[Start of Attachment]

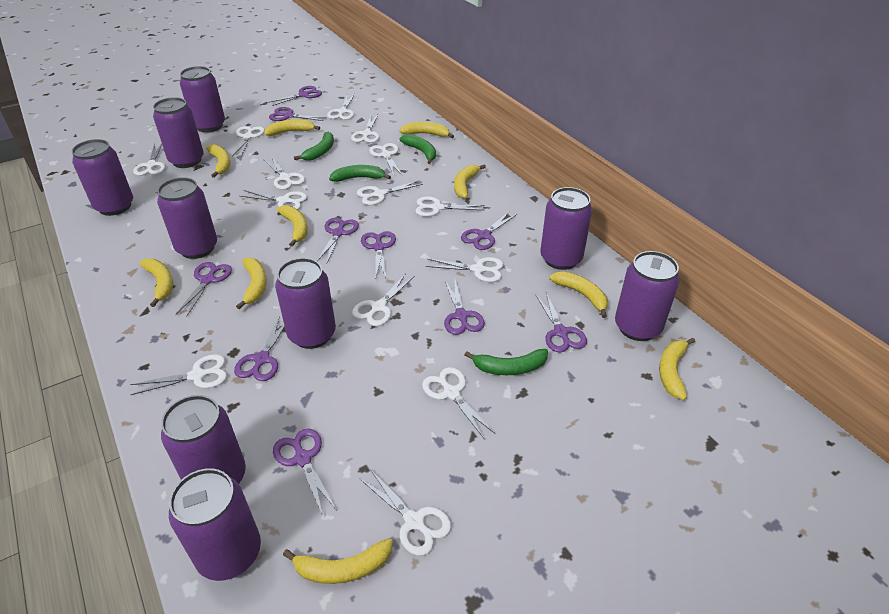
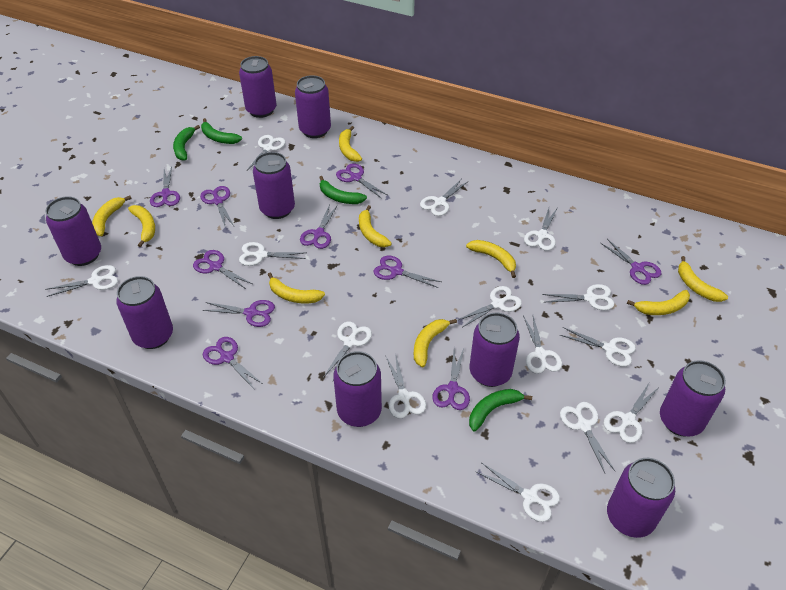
yellow banana: 10 -> 9

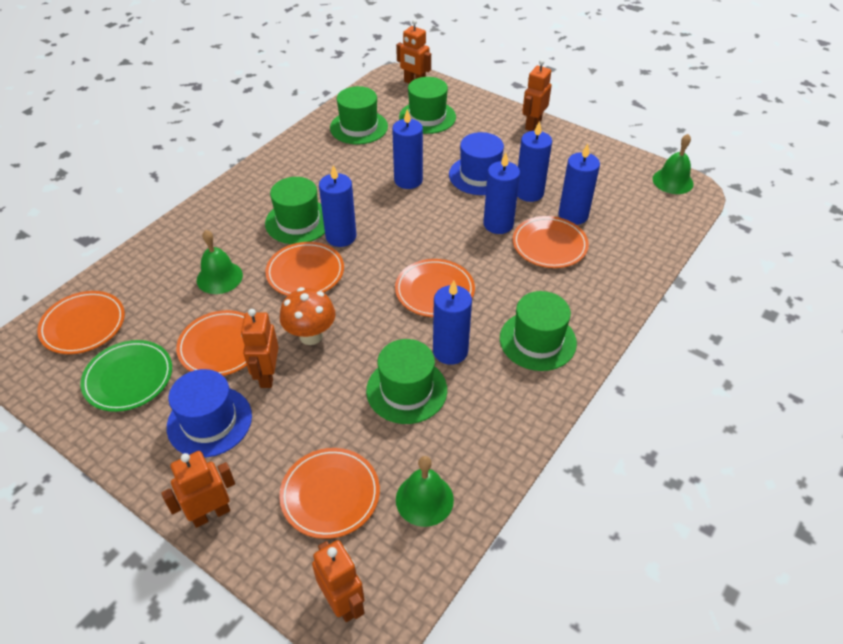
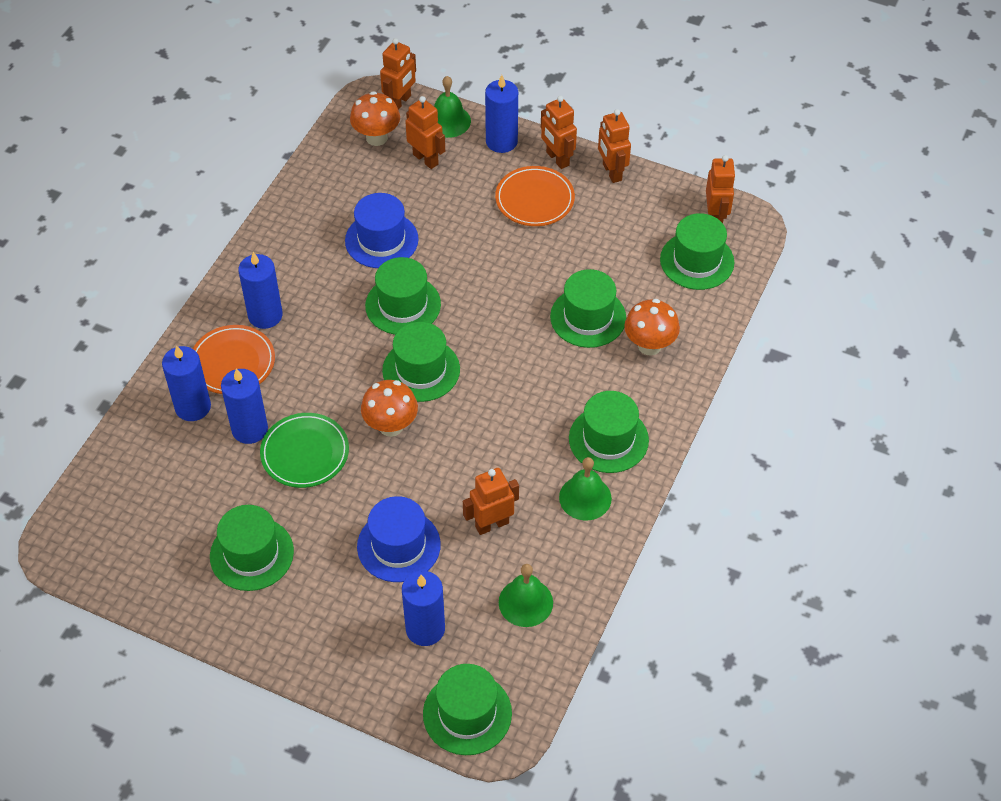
blue candle: 6 -> 5
green hat: 5 -> 7
orange mushroom: 1 -> 3
orange plate: 6 -> 2
orange robot: 5 -> 6

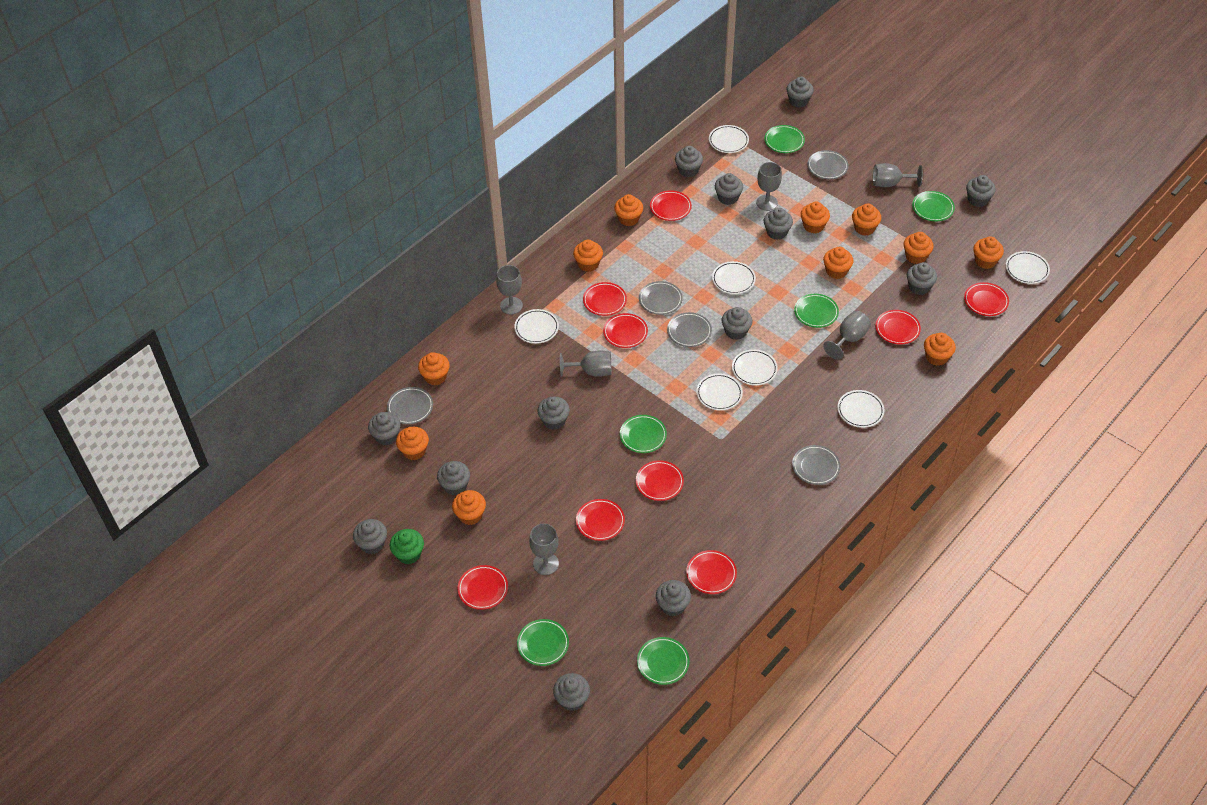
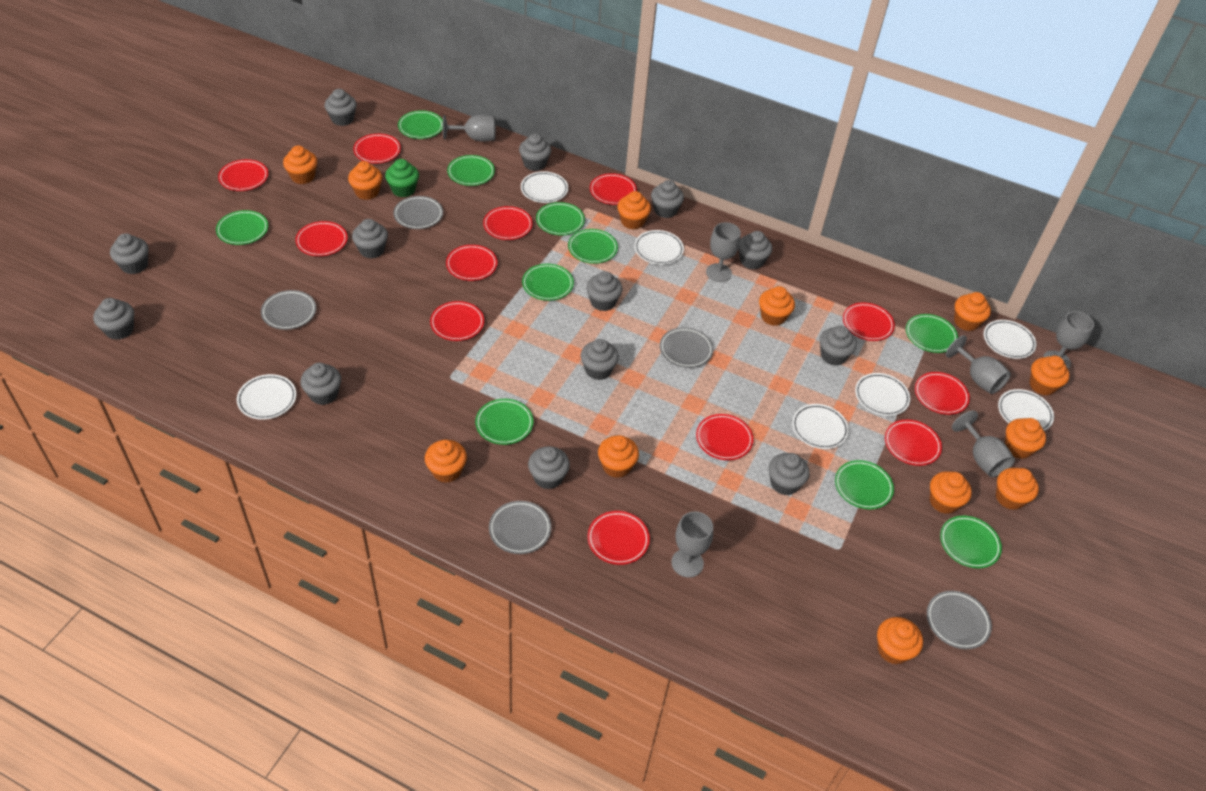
green plate: 6 -> 10
orange cupcake: 11 -> 12
red plate: 9 -> 12

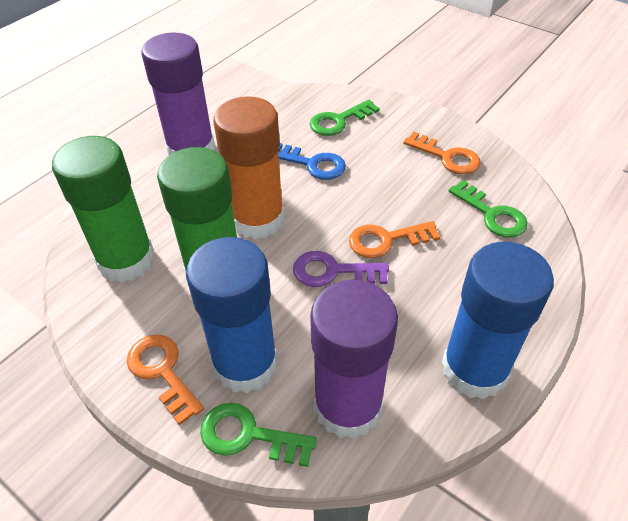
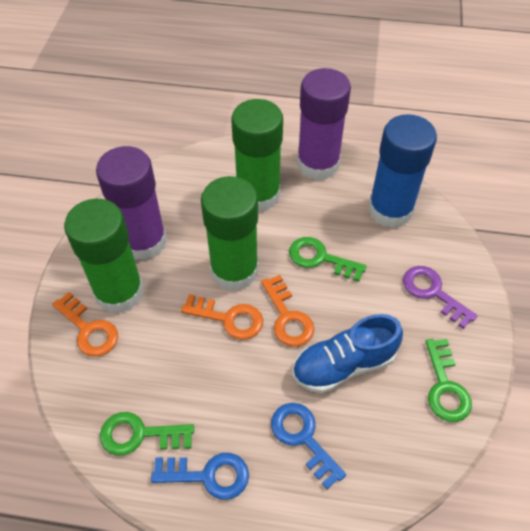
blue glue stick: 2 -> 1
blue key: 1 -> 2
blue shoe: 0 -> 1
green glue stick: 2 -> 3
orange glue stick: 1 -> 0

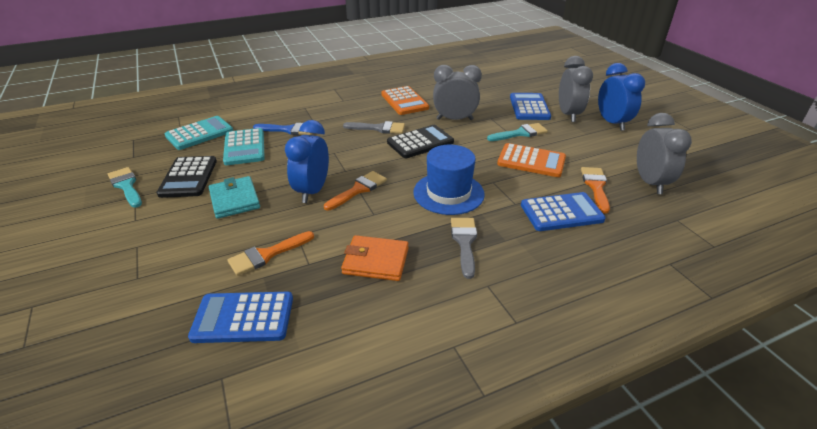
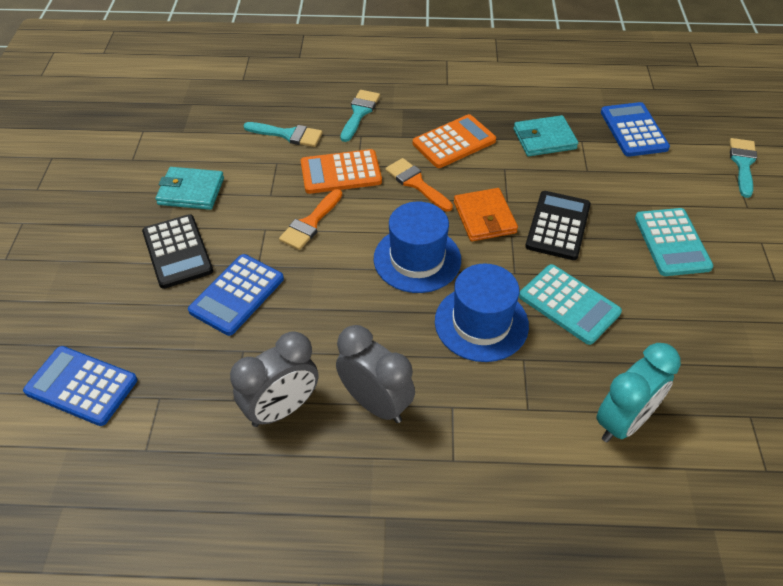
blue brush: 1 -> 0
blue clock: 2 -> 0
blue hat: 1 -> 2
grey brush: 2 -> 0
grey clock: 3 -> 2
orange brush: 3 -> 2
turquoise brush: 2 -> 3
turquoise clock: 0 -> 1
turquoise wallet: 1 -> 2

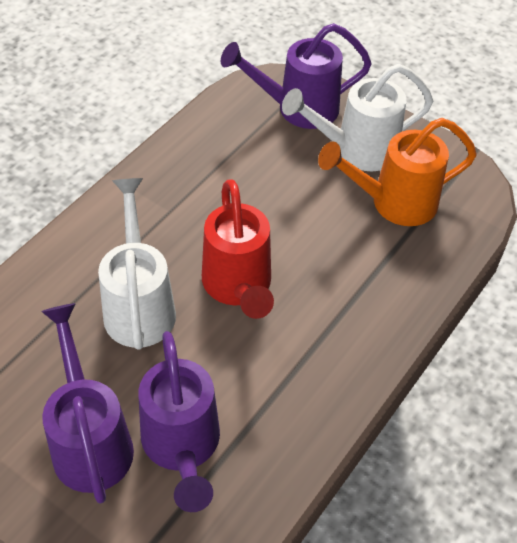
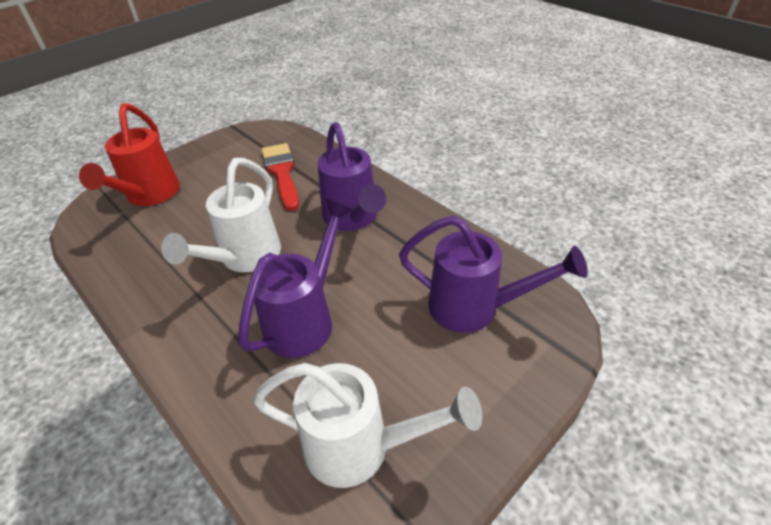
orange watering can: 1 -> 0
red brush: 0 -> 1

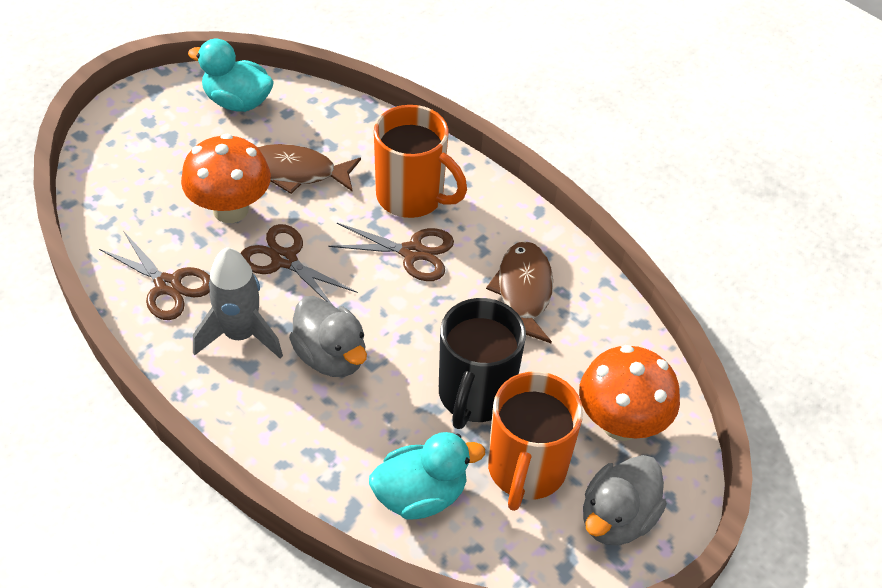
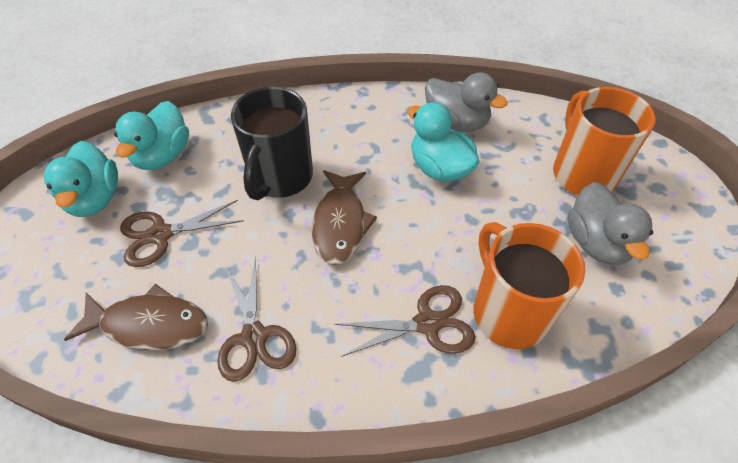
grey rocket: 1 -> 0
orange mushroom: 2 -> 0
turquoise duck: 2 -> 3

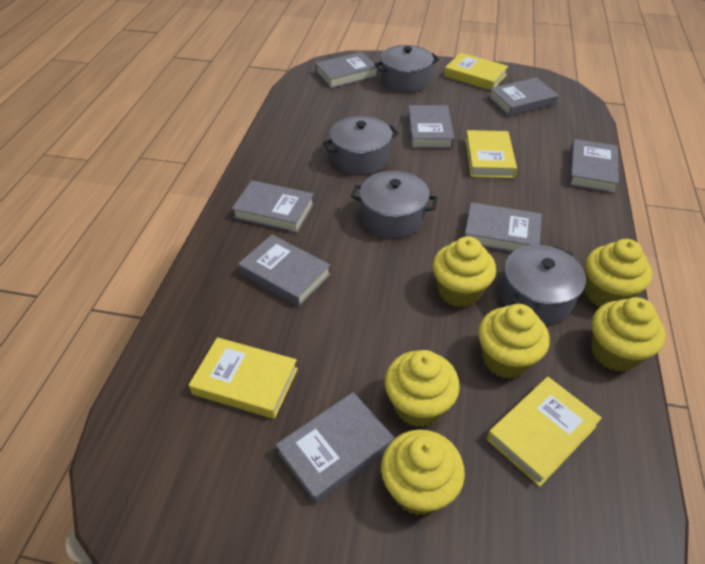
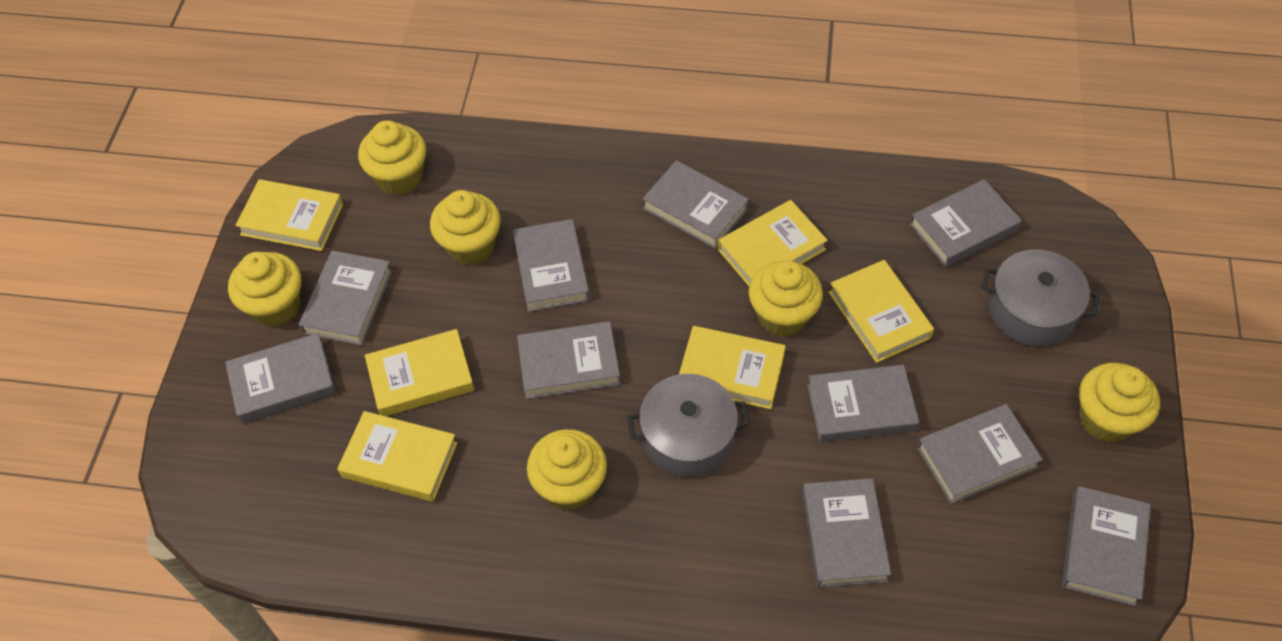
grey book: 8 -> 10
grey pot: 4 -> 2
yellow book: 4 -> 6

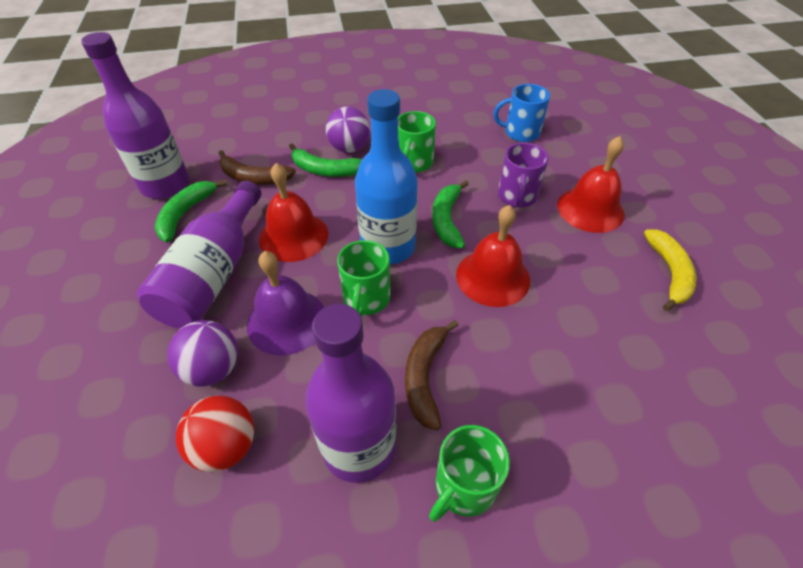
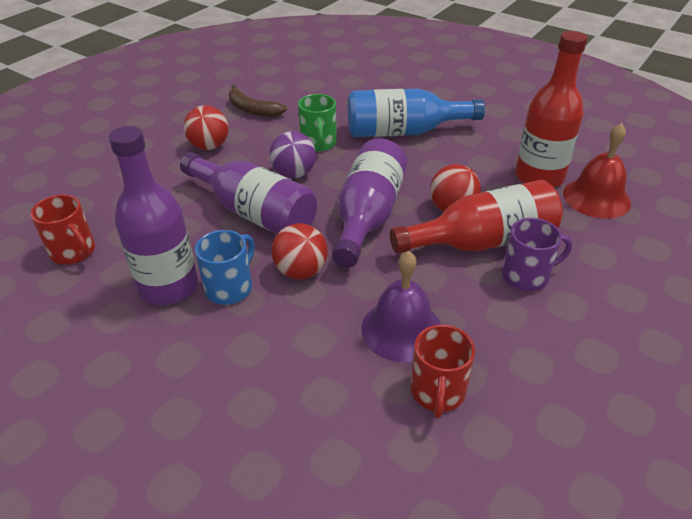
brown banana: 2 -> 1
green banana: 3 -> 0
green mug: 3 -> 1
purple ball: 2 -> 1
red ball: 1 -> 3
red bell: 3 -> 1
red bottle: 0 -> 2
red mug: 0 -> 2
yellow banana: 1 -> 0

[End of Attachment]

EXERCISE DETAILS – Using the listing above, copy exactly the lines from the one that contains "red plate: 9 -> 12" through its last line, both included, but not the pictures.

RESULT OF THIS TASK –
red plate: 9 -> 12

blue glue stick: 2 -> 1
blue key: 1 -> 2
blue shoe: 0 -> 1
green glue stick: 2 -> 3
orange glue stick: 1 -> 0

blue brush: 1 -> 0
blue clock: 2 -> 0
blue hat: 1 -> 2
grey brush: 2 -> 0
grey clock: 3 -> 2
orange brush: 3 -> 2
turquoise brush: 2 -> 3
turquoise clock: 0 -> 1
turquoise wallet: 1 -> 2

orange watering can: 1 -> 0
red brush: 0 -> 1

grey rocket: 1 -> 0
orange mushroom: 2 -> 0
turquoise duck: 2 -> 3

grey book: 8 -> 10
grey pot: 4 -> 2
yellow book: 4 -> 6

brown banana: 2 -> 1
green banana: 3 -> 0
green mug: 3 -> 1
purple ball: 2 -> 1
red ball: 1 -> 3
red bell: 3 -> 1
red bottle: 0 -> 2
red mug: 0 -> 2
yellow banana: 1 -> 0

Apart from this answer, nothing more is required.